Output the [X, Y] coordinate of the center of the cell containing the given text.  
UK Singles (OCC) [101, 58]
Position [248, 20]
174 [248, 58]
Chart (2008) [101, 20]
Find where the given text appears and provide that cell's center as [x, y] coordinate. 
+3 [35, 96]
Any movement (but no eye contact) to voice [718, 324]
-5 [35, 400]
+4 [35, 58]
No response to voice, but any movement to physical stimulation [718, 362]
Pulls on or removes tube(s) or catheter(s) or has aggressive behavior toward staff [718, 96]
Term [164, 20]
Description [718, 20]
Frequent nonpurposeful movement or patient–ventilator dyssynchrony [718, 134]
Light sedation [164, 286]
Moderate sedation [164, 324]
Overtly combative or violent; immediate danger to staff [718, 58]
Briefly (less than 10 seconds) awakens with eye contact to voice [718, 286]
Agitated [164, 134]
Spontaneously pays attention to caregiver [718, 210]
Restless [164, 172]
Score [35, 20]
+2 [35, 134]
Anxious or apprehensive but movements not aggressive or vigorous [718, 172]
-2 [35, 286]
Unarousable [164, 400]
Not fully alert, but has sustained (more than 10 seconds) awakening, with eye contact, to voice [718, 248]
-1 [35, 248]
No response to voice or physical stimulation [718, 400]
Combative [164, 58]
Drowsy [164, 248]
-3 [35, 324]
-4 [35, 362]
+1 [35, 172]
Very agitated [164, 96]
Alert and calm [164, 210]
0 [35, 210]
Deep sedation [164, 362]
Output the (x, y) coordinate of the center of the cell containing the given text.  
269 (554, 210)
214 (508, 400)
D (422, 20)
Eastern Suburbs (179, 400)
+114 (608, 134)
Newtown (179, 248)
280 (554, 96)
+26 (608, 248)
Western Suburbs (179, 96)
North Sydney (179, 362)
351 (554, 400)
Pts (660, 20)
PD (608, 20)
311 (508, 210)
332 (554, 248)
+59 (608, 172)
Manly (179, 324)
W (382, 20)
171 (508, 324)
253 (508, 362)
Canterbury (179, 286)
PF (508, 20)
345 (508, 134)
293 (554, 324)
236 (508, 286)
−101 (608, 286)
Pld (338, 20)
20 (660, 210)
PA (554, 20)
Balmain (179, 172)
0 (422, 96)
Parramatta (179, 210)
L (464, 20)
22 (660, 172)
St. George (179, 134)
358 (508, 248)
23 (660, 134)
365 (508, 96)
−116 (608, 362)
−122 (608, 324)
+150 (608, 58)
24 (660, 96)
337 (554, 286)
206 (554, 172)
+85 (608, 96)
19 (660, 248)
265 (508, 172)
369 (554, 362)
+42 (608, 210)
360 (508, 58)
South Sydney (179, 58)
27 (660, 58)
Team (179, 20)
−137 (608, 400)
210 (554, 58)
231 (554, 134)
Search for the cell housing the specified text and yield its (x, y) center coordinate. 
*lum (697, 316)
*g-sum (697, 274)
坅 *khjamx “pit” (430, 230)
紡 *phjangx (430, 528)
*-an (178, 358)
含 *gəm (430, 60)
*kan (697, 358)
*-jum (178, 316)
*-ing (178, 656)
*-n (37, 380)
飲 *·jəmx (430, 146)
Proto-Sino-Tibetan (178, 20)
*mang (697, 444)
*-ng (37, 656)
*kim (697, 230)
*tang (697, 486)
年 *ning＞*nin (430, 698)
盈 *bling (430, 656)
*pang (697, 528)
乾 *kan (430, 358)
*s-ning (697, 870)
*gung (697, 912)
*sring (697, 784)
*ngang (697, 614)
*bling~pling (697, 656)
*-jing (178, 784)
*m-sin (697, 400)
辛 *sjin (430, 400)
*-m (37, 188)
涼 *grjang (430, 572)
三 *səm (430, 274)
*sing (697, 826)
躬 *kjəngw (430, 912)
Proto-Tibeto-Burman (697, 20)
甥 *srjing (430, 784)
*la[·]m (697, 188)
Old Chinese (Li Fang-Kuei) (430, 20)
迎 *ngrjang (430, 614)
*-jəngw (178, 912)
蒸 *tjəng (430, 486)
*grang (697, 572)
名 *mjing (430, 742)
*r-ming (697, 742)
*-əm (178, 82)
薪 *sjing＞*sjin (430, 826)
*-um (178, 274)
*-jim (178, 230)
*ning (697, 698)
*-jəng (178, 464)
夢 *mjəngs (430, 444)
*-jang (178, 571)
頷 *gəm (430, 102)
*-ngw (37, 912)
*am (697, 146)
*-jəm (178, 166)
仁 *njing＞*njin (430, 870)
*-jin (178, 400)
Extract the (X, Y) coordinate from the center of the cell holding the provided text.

TASK BRIEF:
Copy the listing from its first line down through the line with "Term [164, 20]", including both of those lines.

RESULT OF THE EXERCISE:
Output the [X, Y] coordinate of the center of the cell containing the given text.  
UK Singles (OCC) [101, 58]
Position [248, 20]
174 [248, 58]
Chart (2008) [101, 20]
Find where the given text appears and provide that cell's center as [x, y] coordinate. 
+3 [35, 96]
Any movement (but no eye contact) to voice [718, 324]
-5 [35, 400]
+4 [35, 58]
No response to voice, but any movement to physical stimulation [718, 362]
Pulls on or removes tube(s) or catheter(s) or has aggressive behavior toward staff [718, 96]
Term [164, 20]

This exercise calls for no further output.